-- START INFORMATION GIVEN --
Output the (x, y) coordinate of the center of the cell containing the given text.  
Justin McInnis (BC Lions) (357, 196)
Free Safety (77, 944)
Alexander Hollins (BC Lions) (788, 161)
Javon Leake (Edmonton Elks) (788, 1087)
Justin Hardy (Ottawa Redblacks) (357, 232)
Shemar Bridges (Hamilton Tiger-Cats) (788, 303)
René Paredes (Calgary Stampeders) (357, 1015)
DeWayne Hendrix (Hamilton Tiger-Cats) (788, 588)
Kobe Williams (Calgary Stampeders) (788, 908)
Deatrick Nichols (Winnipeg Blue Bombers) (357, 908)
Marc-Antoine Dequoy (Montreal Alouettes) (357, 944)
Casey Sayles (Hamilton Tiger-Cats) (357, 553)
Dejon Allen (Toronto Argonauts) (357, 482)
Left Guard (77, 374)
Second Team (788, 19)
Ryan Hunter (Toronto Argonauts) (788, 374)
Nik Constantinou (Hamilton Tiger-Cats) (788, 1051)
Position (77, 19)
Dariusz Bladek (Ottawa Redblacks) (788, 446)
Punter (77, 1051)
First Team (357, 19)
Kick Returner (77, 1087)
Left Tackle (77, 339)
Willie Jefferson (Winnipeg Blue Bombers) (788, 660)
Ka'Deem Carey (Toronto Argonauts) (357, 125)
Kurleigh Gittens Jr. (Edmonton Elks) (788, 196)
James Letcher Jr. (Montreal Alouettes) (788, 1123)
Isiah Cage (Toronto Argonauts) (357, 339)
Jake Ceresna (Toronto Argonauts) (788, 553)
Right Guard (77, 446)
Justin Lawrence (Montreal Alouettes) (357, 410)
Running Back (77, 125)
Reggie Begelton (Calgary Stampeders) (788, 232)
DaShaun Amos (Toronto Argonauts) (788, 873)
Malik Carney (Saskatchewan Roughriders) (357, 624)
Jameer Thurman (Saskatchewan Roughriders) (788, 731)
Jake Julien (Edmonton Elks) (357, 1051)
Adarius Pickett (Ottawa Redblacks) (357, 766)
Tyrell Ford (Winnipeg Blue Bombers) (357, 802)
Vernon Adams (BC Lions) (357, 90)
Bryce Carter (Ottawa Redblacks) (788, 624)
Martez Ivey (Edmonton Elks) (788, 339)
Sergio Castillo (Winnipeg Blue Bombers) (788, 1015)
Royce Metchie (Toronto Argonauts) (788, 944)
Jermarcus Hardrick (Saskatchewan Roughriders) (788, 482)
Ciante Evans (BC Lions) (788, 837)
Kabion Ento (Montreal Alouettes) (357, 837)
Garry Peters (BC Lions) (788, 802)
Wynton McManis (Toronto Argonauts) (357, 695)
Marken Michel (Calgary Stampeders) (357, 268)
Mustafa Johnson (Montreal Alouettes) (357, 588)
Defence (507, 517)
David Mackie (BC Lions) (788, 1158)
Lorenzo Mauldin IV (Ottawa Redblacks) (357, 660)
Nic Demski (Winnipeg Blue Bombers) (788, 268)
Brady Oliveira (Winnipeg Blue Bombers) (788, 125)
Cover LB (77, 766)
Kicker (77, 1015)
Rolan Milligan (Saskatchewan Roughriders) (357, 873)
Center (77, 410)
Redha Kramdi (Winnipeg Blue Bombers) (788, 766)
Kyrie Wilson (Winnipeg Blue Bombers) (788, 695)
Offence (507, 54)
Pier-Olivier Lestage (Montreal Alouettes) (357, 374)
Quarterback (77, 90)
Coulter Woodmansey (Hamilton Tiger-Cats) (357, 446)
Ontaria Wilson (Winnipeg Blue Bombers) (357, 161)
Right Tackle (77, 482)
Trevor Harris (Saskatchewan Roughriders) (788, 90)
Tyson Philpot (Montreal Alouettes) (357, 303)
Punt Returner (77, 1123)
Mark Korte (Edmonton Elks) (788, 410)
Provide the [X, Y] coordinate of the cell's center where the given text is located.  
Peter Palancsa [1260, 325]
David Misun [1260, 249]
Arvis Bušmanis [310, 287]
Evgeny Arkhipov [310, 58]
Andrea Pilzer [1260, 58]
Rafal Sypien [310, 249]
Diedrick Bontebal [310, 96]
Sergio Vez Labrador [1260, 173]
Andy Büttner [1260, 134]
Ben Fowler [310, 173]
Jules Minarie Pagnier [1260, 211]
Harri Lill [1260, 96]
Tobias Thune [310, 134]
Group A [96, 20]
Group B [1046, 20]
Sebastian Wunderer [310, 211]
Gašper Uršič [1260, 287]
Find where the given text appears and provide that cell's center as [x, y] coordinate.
-- END INFORMATION GIVEN --
Extract the entire listing above and reproduce every line verbatim, from the first line through the last.

Output the (x, y) coordinate of the center of the cell containing the given text.  
Justin McInnis (BC Lions) (357, 196)
Free Safety (77, 944)
Alexander Hollins (BC Lions) (788, 161)
Javon Leake (Edmonton Elks) (788, 1087)
Justin Hardy (Ottawa Redblacks) (357, 232)
Shemar Bridges (Hamilton Tiger-Cats) (788, 303)
René Paredes (Calgary Stampeders) (357, 1015)
DeWayne Hendrix (Hamilton Tiger-Cats) (788, 588)
Kobe Williams (Calgary Stampeders) (788, 908)
Deatrick Nichols (Winnipeg Blue Bombers) (357, 908)
Marc-Antoine Dequoy (Montreal Alouettes) (357, 944)
Casey Sayles (Hamilton Tiger-Cats) (357, 553)
Dejon Allen (Toronto Argonauts) (357, 482)
Left Guard (77, 374)
Second Team (788, 19)
Ryan Hunter (Toronto Argonauts) (788, 374)
Nik Constantinou (Hamilton Tiger-Cats) (788, 1051)
Position (77, 19)
Dariusz Bladek (Ottawa Redblacks) (788, 446)
Punter (77, 1051)
First Team (357, 19)
Kick Returner (77, 1087)
Left Tackle (77, 339)
Willie Jefferson (Winnipeg Blue Bombers) (788, 660)
Ka'Deem Carey (Toronto Argonauts) (357, 125)
Kurleigh Gittens Jr. (Edmonton Elks) (788, 196)
James Letcher Jr. (Montreal Alouettes) (788, 1123)
Isiah Cage (Toronto Argonauts) (357, 339)
Jake Ceresna (Toronto Argonauts) (788, 553)
Right Guard (77, 446)
Justin Lawrence (Montreal Alouettes) (357, 410)
Running Back (77, 125)
Reggie Begelton (Calgary Stampeders) (788, 232)
DaShaun Amos (Toronto Argonauts) (788, 873)
Malik Carney (Saskatchewan Roughriders) (357, 624)
Jameer Thurman (Saskatchewan Roughriders) (788, 731)
Jake Julien (Edmonton Elks) (357, 1051)
Adarius Pickett (Ottawa Redblacks) (357, 766)
Tyrell Ford (Winnipeg Blue Bombers) (357, 802)
Vernon Adams (BC Lions) (357, 90)
Bryce Carter (Ottawa Redblacks) (788, 624)
Martez Ivey (Edmonton Elks) (788, 339)
Sergio Castillo (Winnipeg Blue Bombers) (788, 1015)
Royce Metchie (Toronto Argonauts) (788, 944)
Jermarcus Hardrick (Saskatchewan Roughriders) (788, 482)
Ciante Evans (BC Lions) (788, 837)
Kabion Ento (Montreal Alouettes) (357, 837)
Garry Peters (BC Lions) (788, 802)
Wynton McManis (Toronto Argonauts) (357, 695)
Marken Michel (Calgary Stampeders) (357, 268)
Mustafa Johnson (Montreal Alouettes) (357, 588)
Defence (507, 517)
David Mackie (BC Lions) (788, 1158)
Lorenzo Mauldin IV (Ottawa Redblacks) (357, 660)
Nic Demski (Winnipeg Blue Bombers) (788, 268)
Brady Oliveira (Winnipeg Blue Bombers) (788, 125)
Cover LB (77, 766)
Kicker (77, 1015)
Rolan Milligan (Saskatchewan Roughriders) (357, 873)
Center (77, 410)
Redha Kramdi (Winnipeg Blue Bombers) (788, 766)
Kyrie Wilson (Winnipeg Blue Bombers) (788, 695)
Offence (507, 54)
Pier-Olivier Lestage (Montreal Alouettes) (357, 374)
Quarterback (77, 90)
Coulter Woodmansey (Hamilton Tiger-Cats) (357, 446)
Ontaria Wilson (Winnipeg Blue Bombers) (357, 161)
Right Tackle (77, 482)
Trevor Harris (Saskatchewan Roughriders) (788, 90)
Tyson Philpot (Montreal Alouettes) (357, 303)
Punt Returner (77, 1123)
Mark Korte (Edmonton Elks) (788, 410)
Provide the [X, Y] coordinate of the cell's center where the given text is located.  
Peter Palancsa [1260, 325]
David Misun [1260, 249]
Arvis Bušmanis [310, 287]
Evgeny Arkhipov [310, 58]
Andrea Pilzer [1260, 58]
Rafal Sypien [310, 249]
Diedrick Bontebal [310, 96]
Sergio Vez Labrador [1260, 173]
Andy Büttner [1260, 134]
Ben Fowler [310, 173]
Jules Minarie Pagnier [1260, 211]
Harri Lill [1260, 96]
Tobias Thune [310, 134]
Group A [96, 20]
Group B [1046, 20]
Sebastian Wunderer [310, 211]
Gašper Uršič [1260, 287]
Find where the given text appears and provide that cell's center as [x, y] coordinate.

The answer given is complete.